▶ _Your goal_: All of the data below should come back exactly as written, minus its images.

+++ Material for this exercise +++

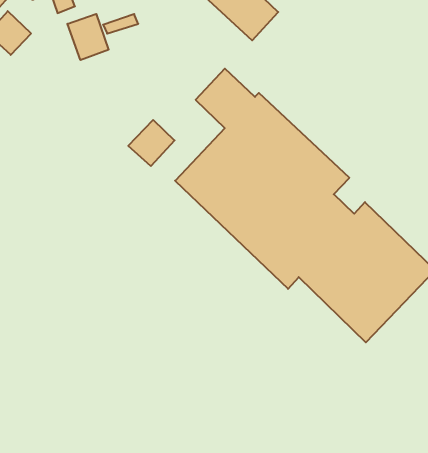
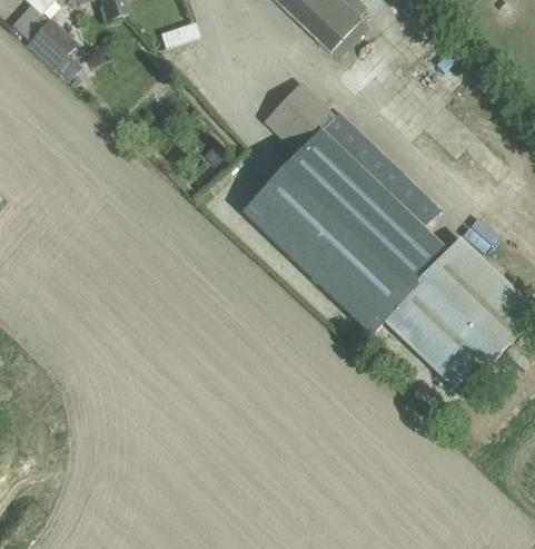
building: [67,14,109,60] -> none
building: [128,120,175,166] -> none

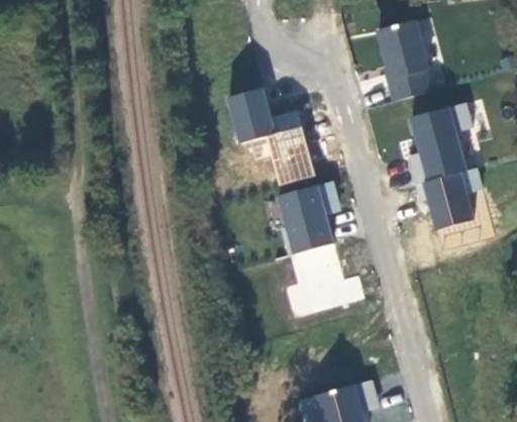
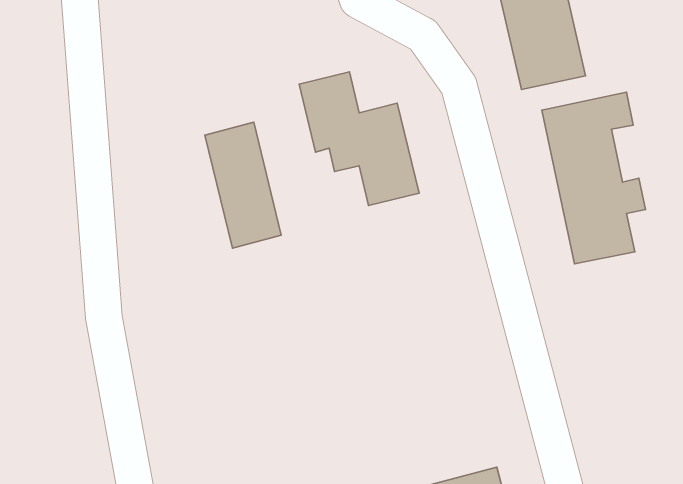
building: none -> [205,122,281,248]
building: [276,182,365,317] -> none

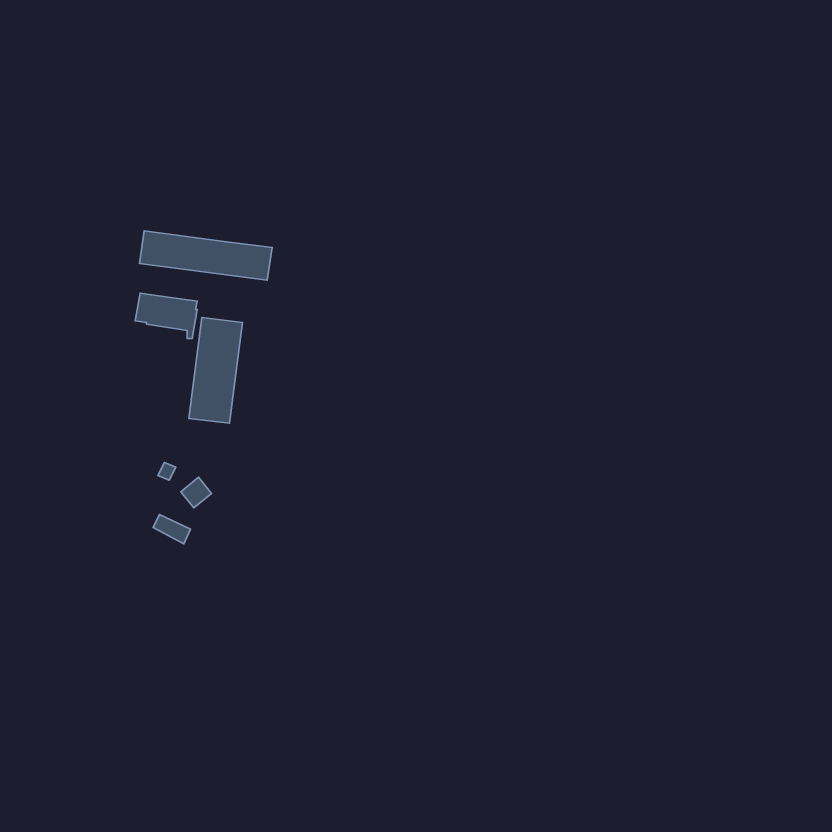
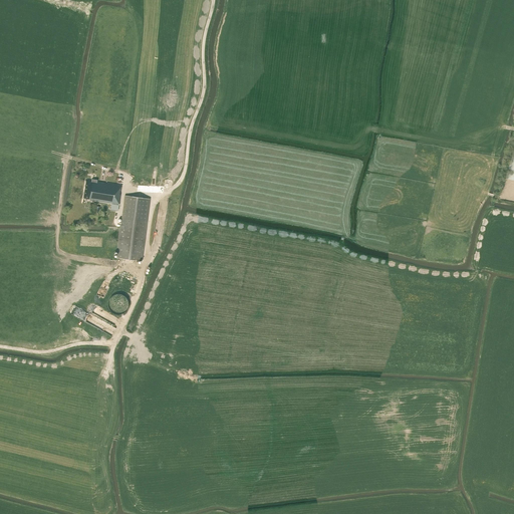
building: [139,231,272,280] -> none

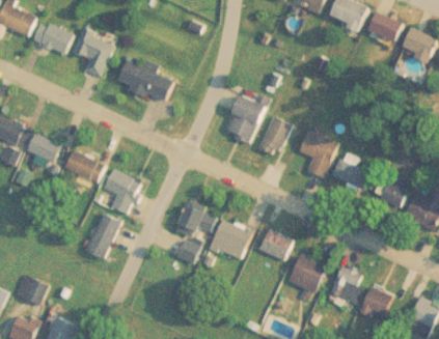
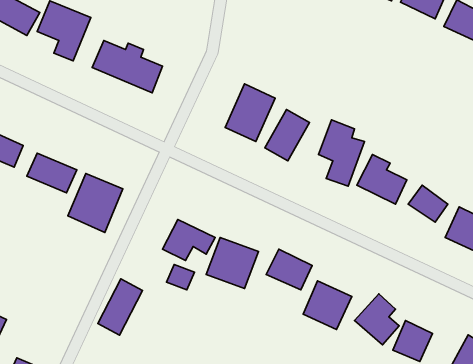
building: [84,214,120,259] -> [98,279,142,335]

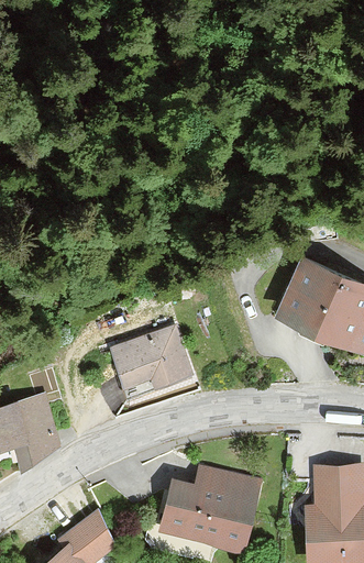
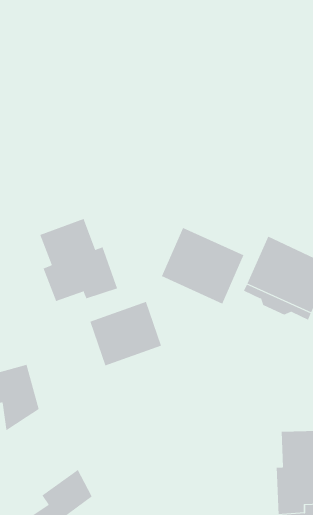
building: none -> [40,218,118,302]
building: none -> [161,227,244,304]
building: [162,468,256,548] -> none

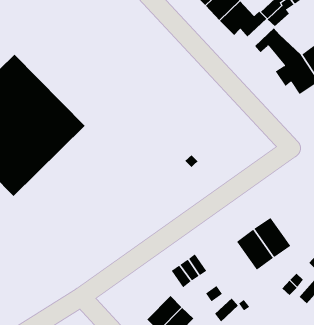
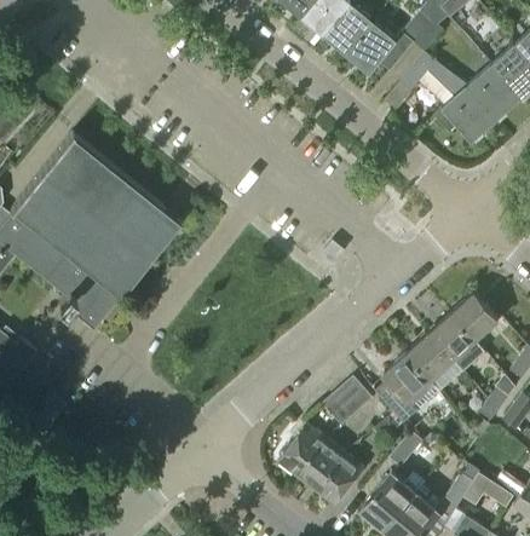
building: none -> [451,294,497,340]
building: none -> [385,353,440,422]
building: none -> [278,423,327,476]

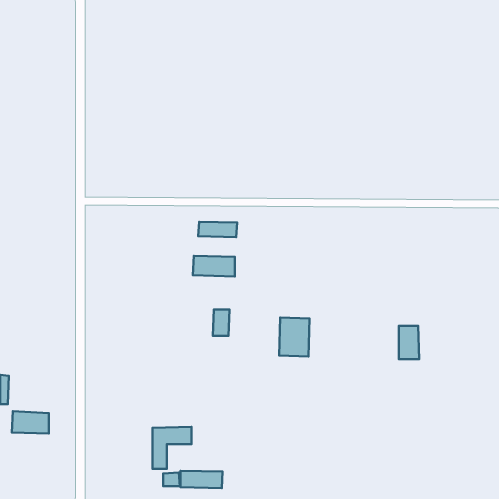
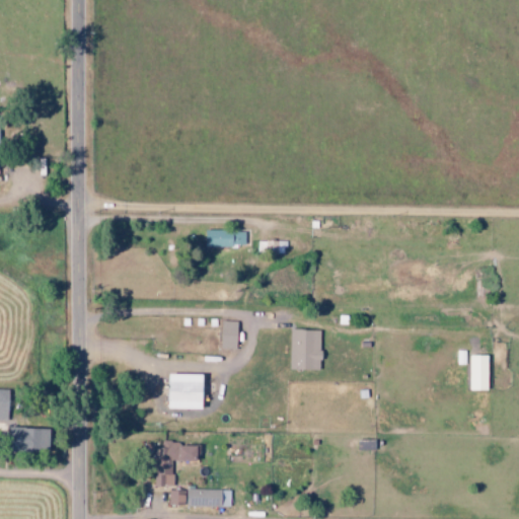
building: [193,256,235,276] -> none
building: [399,326,419,359] -> [468,356,490,390]
building: none -> [169,374,205,409]

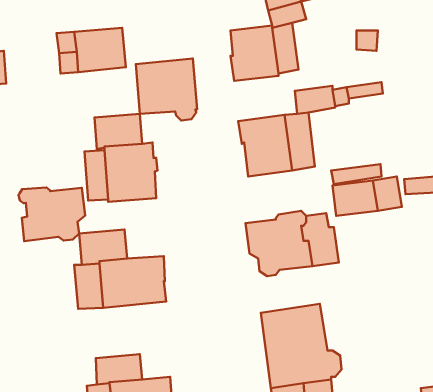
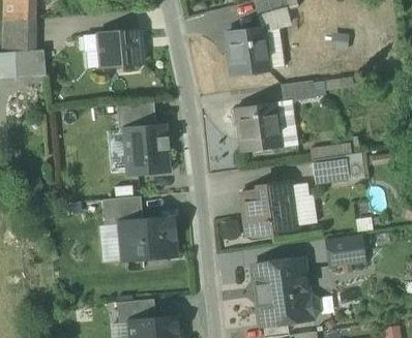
building: [136,59,197,121] -> none
building: [18,187,85,241] -> none
building: none -> [325,234,366,267]

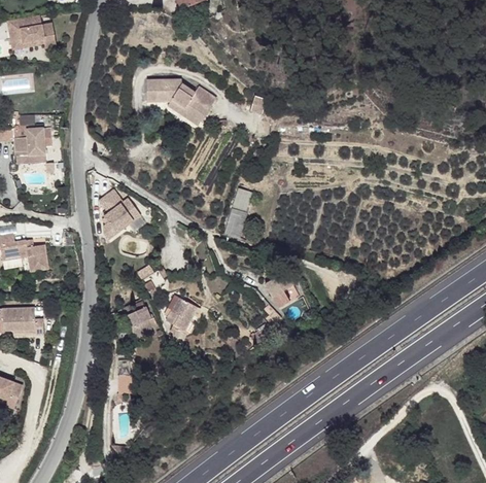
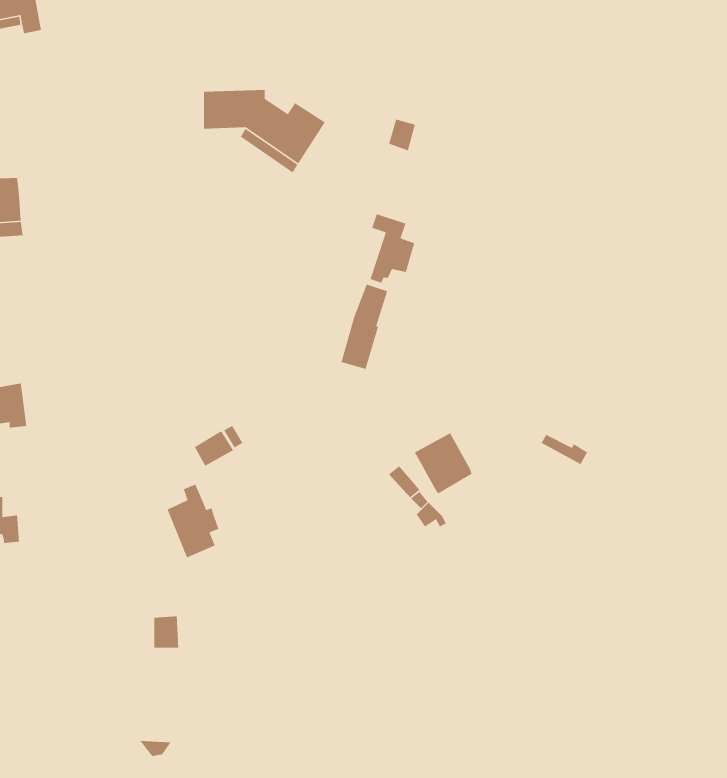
building: none -> [370,213,415,284]
building: [100,189,140,238] -> none
building: [163,295,200,343] -> none

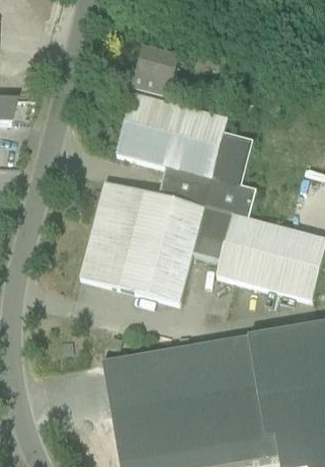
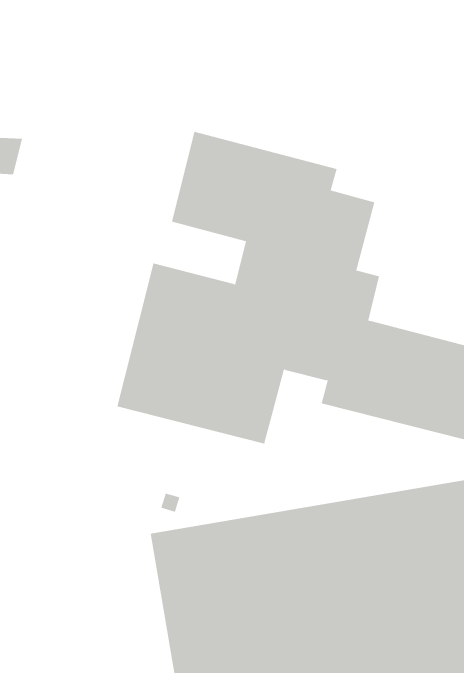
building: [128,44,179,94] -> none

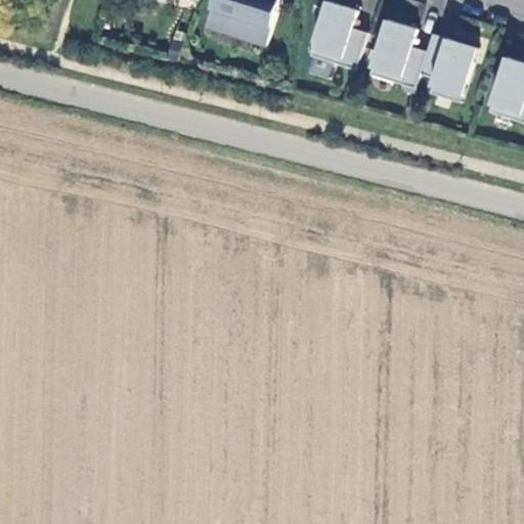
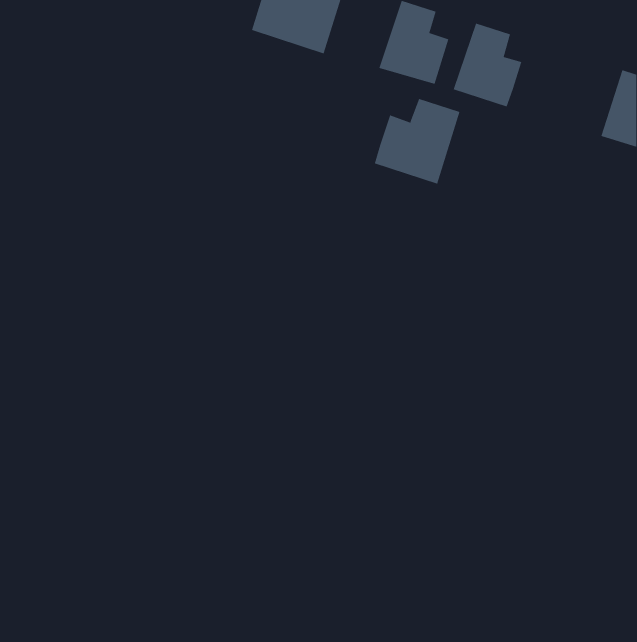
building: [417,34,475,101] -> none
building: none -> [374,98,460,185]

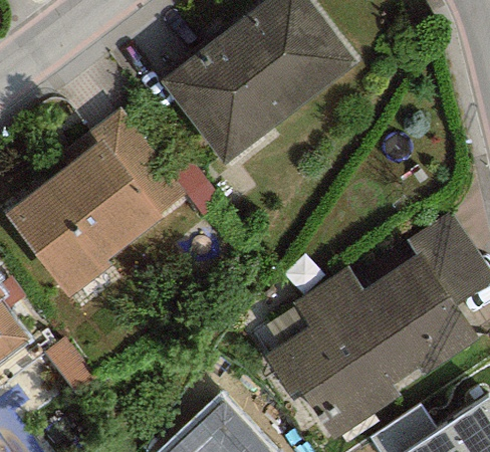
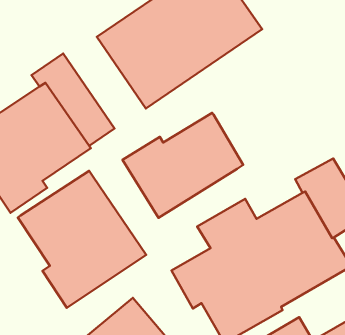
building: none -> [123,113,243,218]
building: none -> [18,171,146,308]

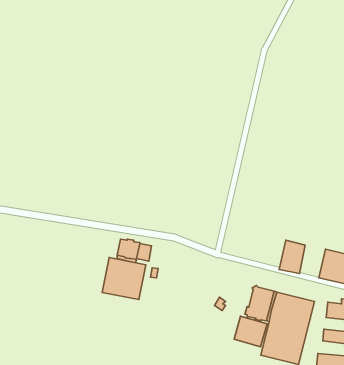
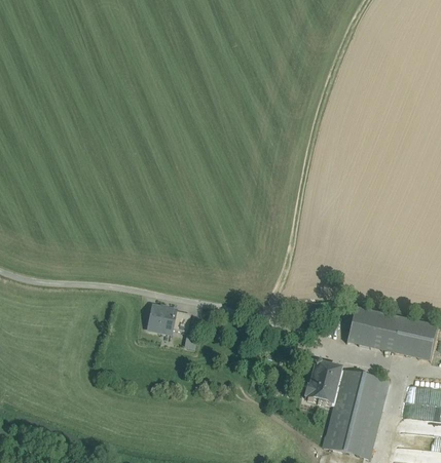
building: none -> [370,312,402,352]
building: [102,258,146,300] -> none
building: [234,316,267,347] -> none

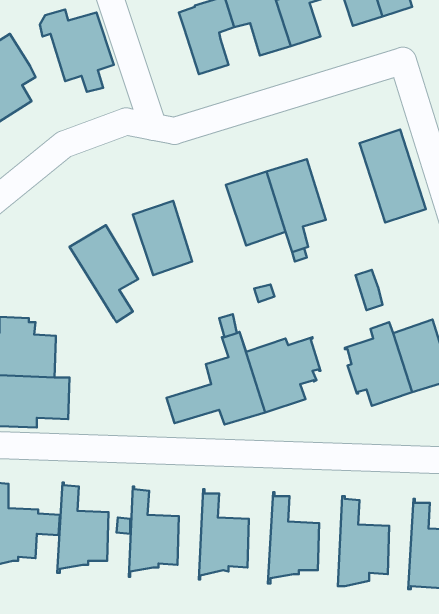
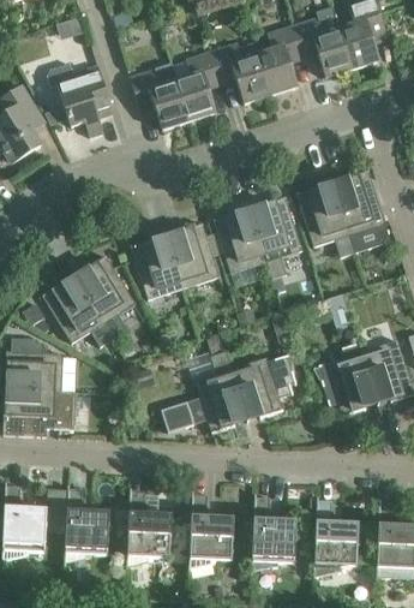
building: none -> [130,62,188,129]
building: none -> [295,181,354,257]
building: none -> [166,222,218,287]
building: none -> [41,274,113,346]

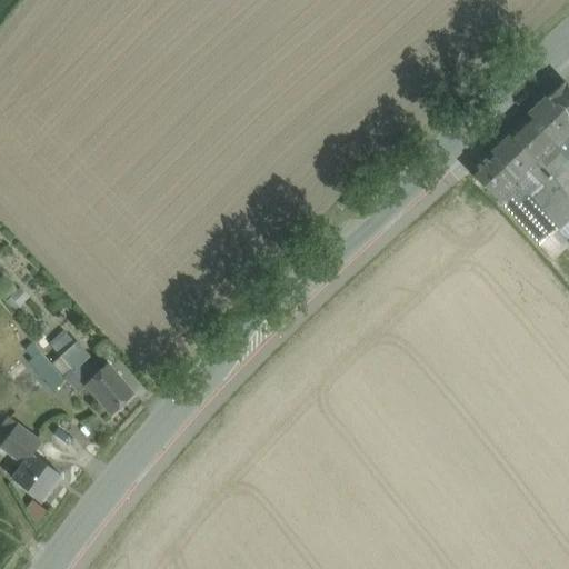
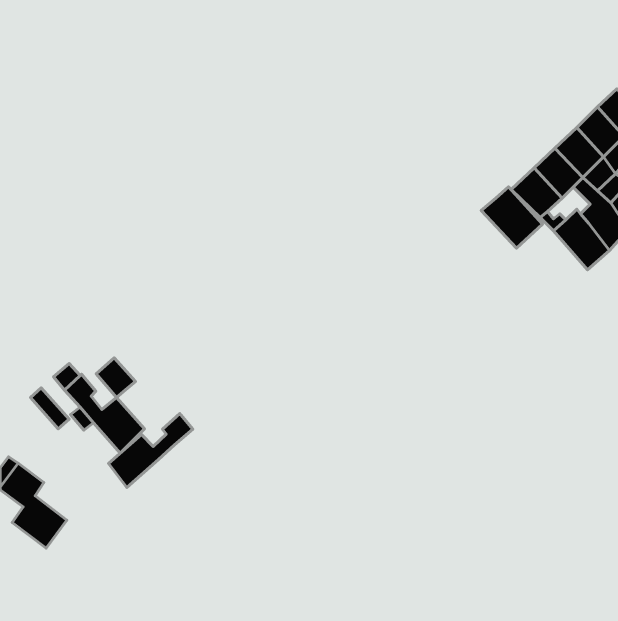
building: none -> [481,187,542,248]
building: none -> [96,358,136,397]
building: none -> [109,414,193,488]

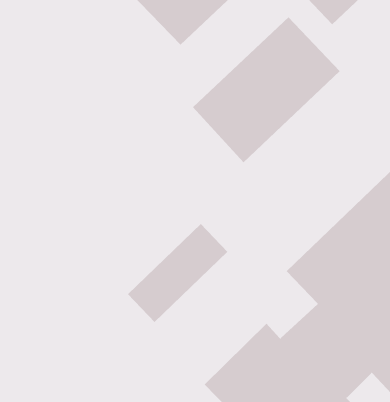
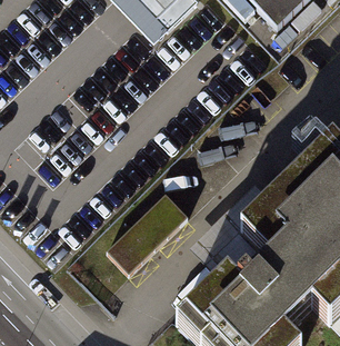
building: [192,17,340,163] -> none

+++

▶ _Answer for the task_:
building: [67,14,109,60] -> none
building: [128,120,175,166] -> none

building: none -> [205,122,281,248]
building: [276,182,365,317] -> none

building: [139,231,272,280] -> none

building: [84,214,120,259] -> [98,279,142,335]

building: none -> [40,218,118,302]
building: none -> [161,227,244,304]
building: [162,468,256,548] -> none

building: none -> [451,294,497,340]
building: none -> [385,353,440,422]
building: none -> [278,423,327,476]

building: [193,256,235,276] -> none
building: [399,326,419,359] -> [468,356,490,390]
building: none -> [169,374,205,409]

building: [136,59,197,121] -> none
building: [18,187,85,241] -> none
building: none -> [325,234,366,267]

building: none -> [370,213,415,284]
building: [100,189,140,238] -> none
building: [163,295,200,343] -> none

building: [128,44,179,94] -> none

building: [417,34,475,101] -> none
building: none -> [374,98,460,185]

building: none -> [123,113,243,218]
building: none -> [18,171,146,308]

building: none -> [370,312,402,352]
building: [102,258,146,300] -> none
building: [234,316,267,347] -> none

building: none -> [130,62,188,129]
building: none -> [295,181,354,257]
building: none -> [166,222,218,287]
building: none -> [41,274,113,346]

building: none -> [481,187,542,248]
building: none -> [96,358,136,397]
building: none -> [109,414,193,488]

building: [192,17,340,163] -> none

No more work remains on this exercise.